■ **Problem statement**
Where the line containing "orange circle: (349, 597)" appears in the records below, begin there and write out each line exactly until the last one, and nothing more.

Synthetic shape transformation data:
★ ★ ★

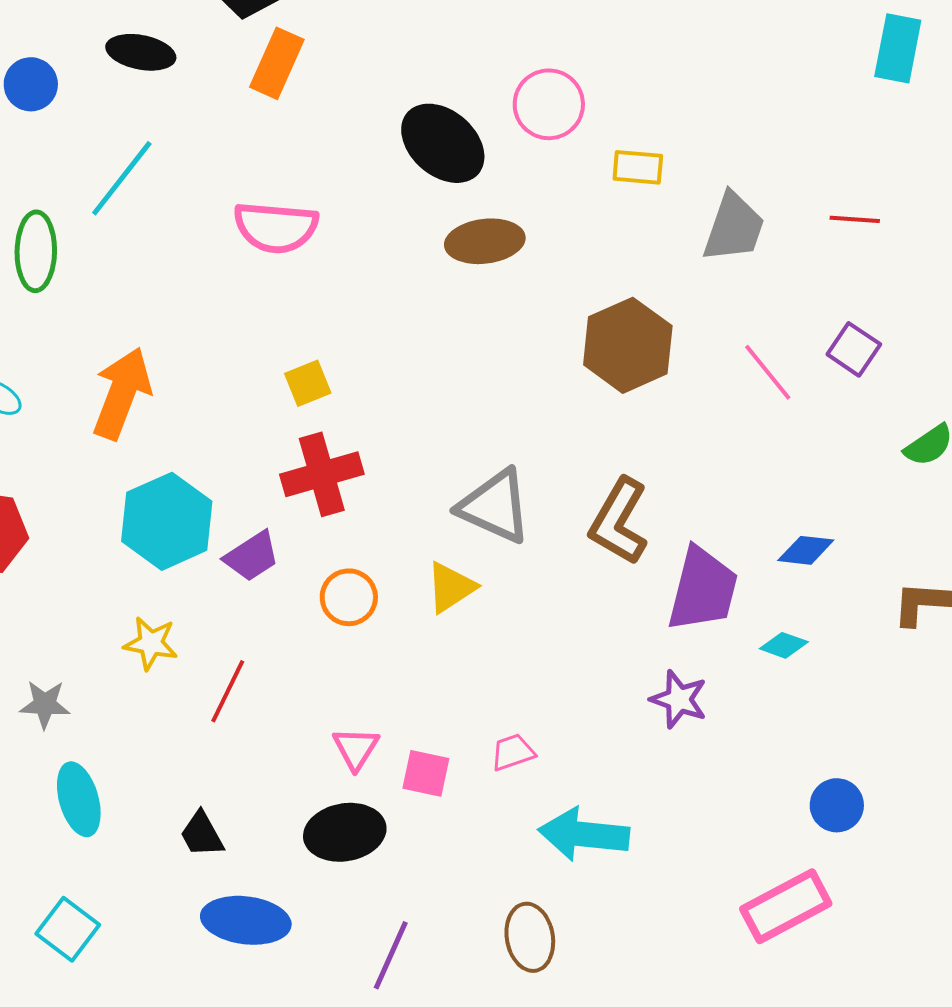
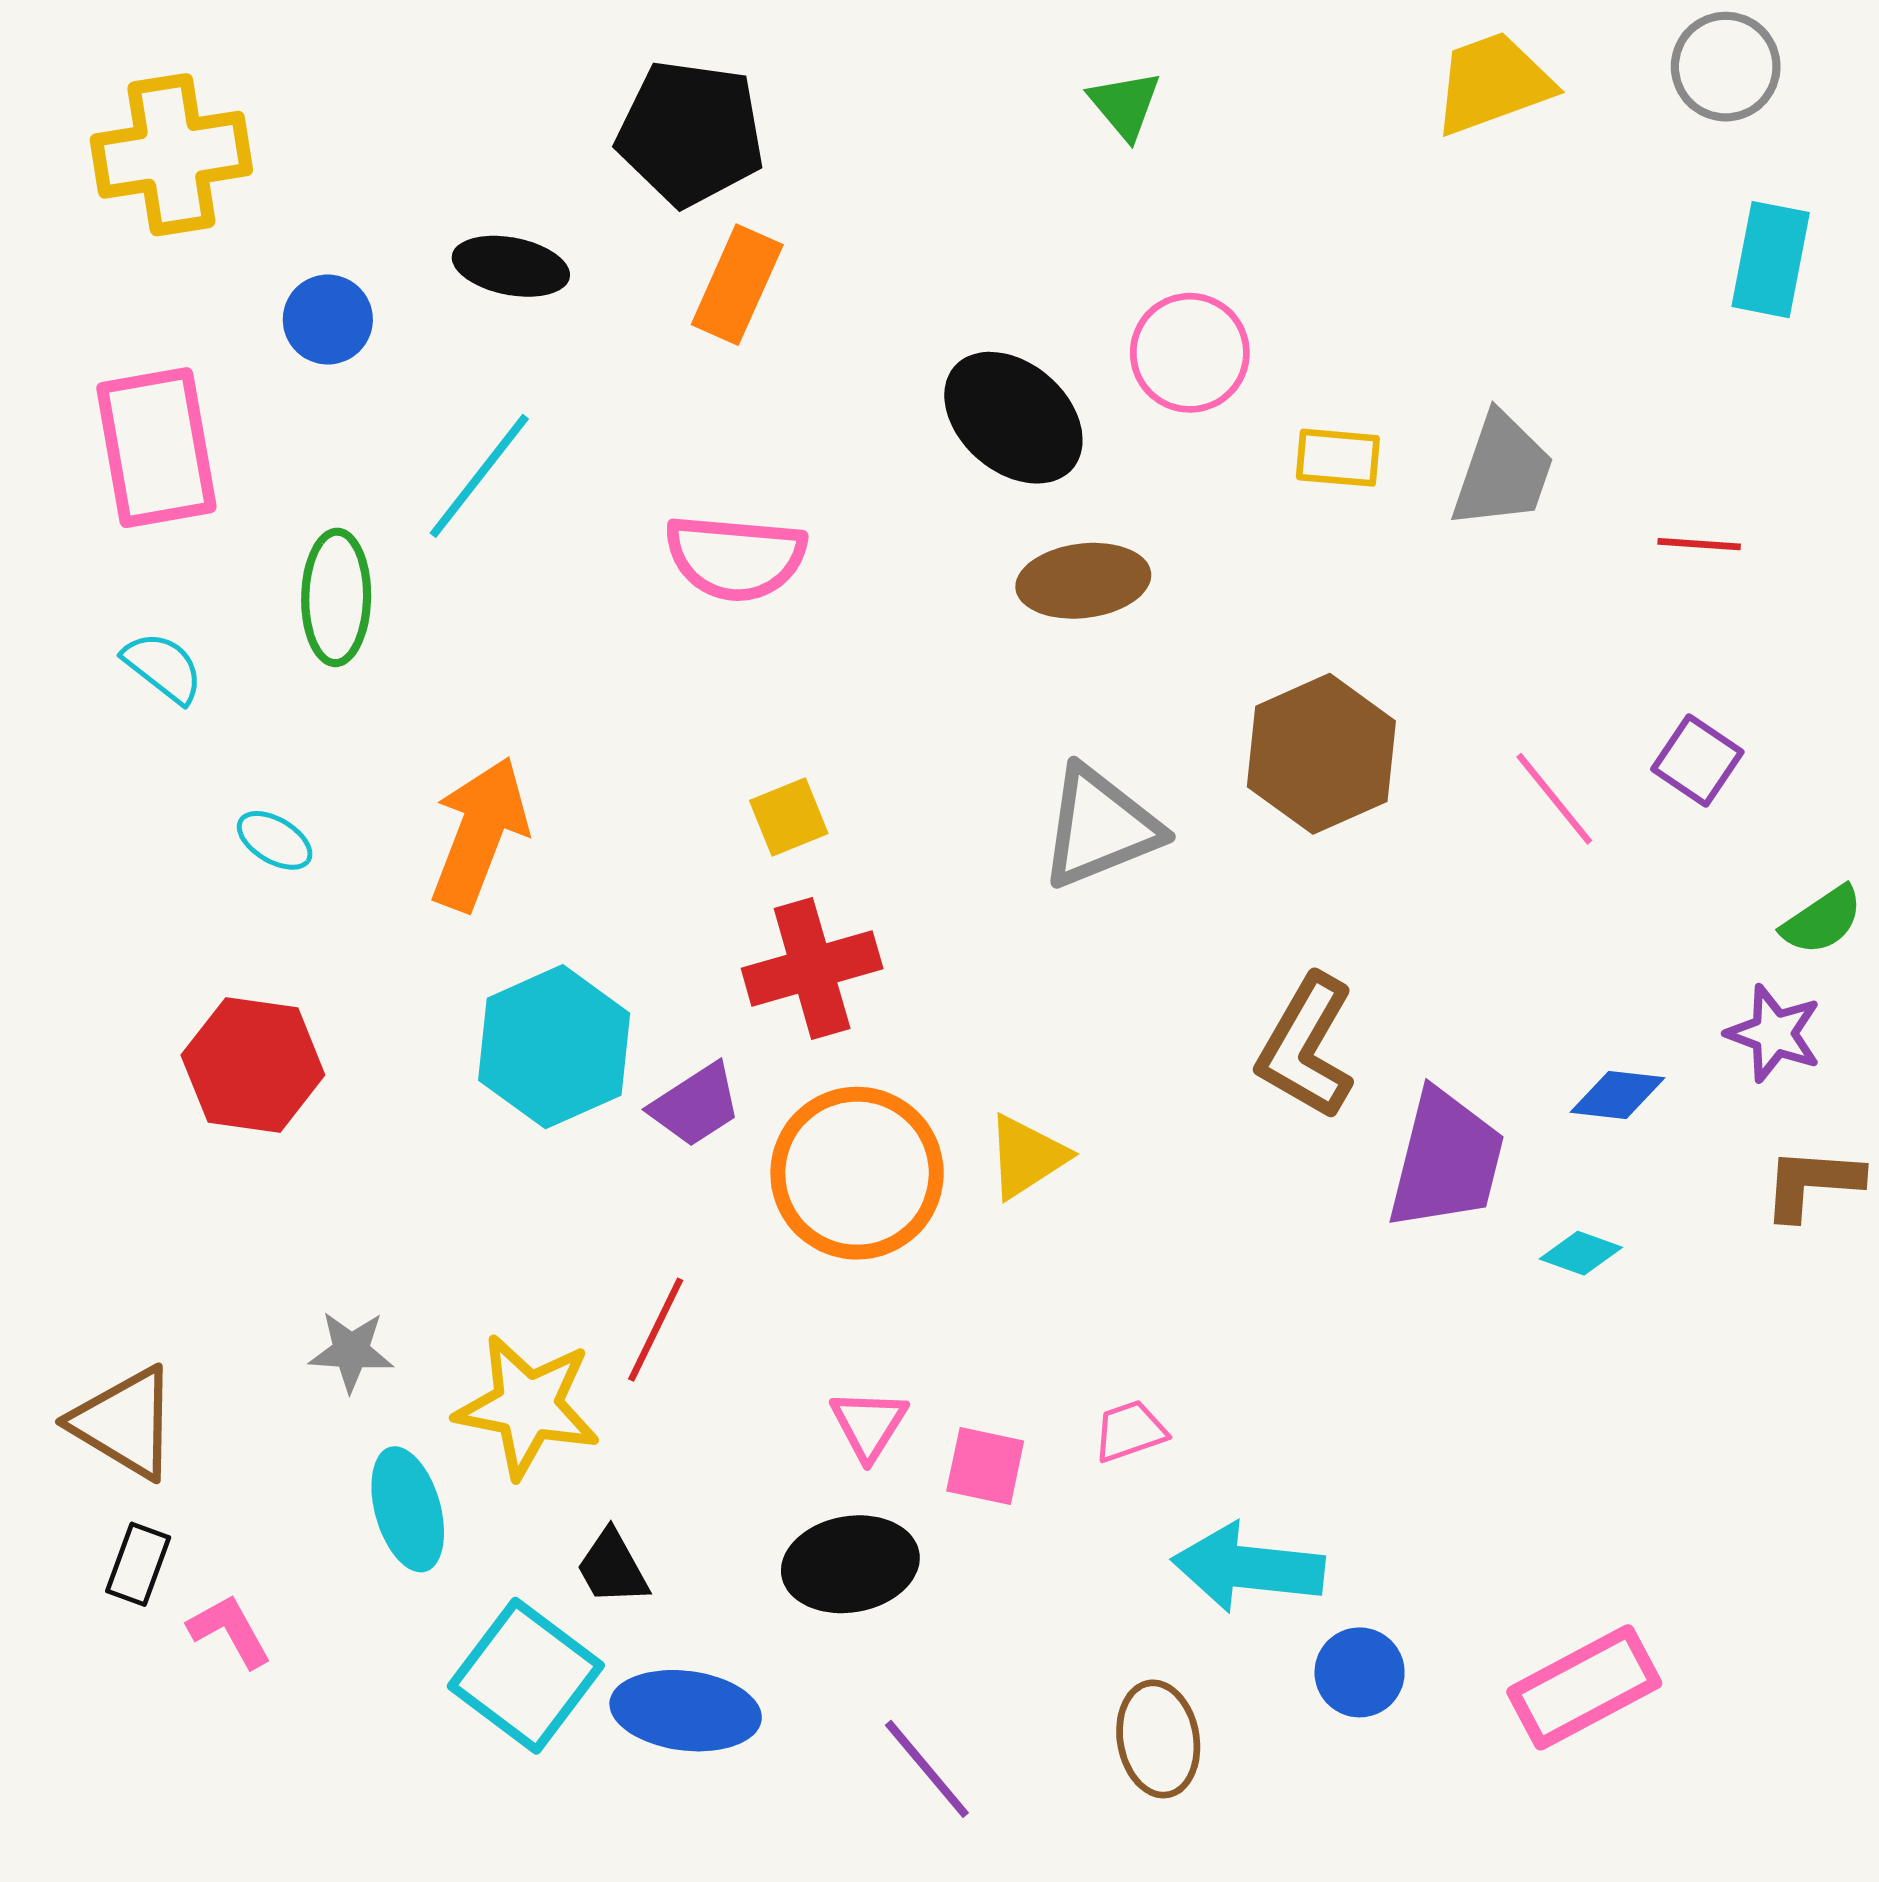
gray trapezoid: (734, 227) -> (1503, 471), moved
gray triangle: (495, 506) -> (1100, 827), moved, turned -46
orange circle: (349, 597) -> (857, 1173), size x1.8
yellow star: (151, 643) -> (528, 1406), moved, size x1.6
purple star: (679, 699) -> (1774, 1033), moved
blue circle: (837, 805) -> (1360, 1672), moved
cyan square: (68, 929) -> (526, 1676), moved, size x1.4
purple line: (391, 955) -> (927, 1769), turned -64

★ ★ ★

■ **Answer**
orange circle: (349, 597) -> (857, 1173), size x1.8
yellow star: (151, 643) -> (528, 1406), moved, size x1.6
purple star: (679, 699) -> (1774, 1033), moved
blue circle: (837, 805) -> (1360, 1672), moved
cyan square: (68, 929) -> (526, 1676), moved, size x1.4
purple line: (391, 955) -> (927, 1769), turned -64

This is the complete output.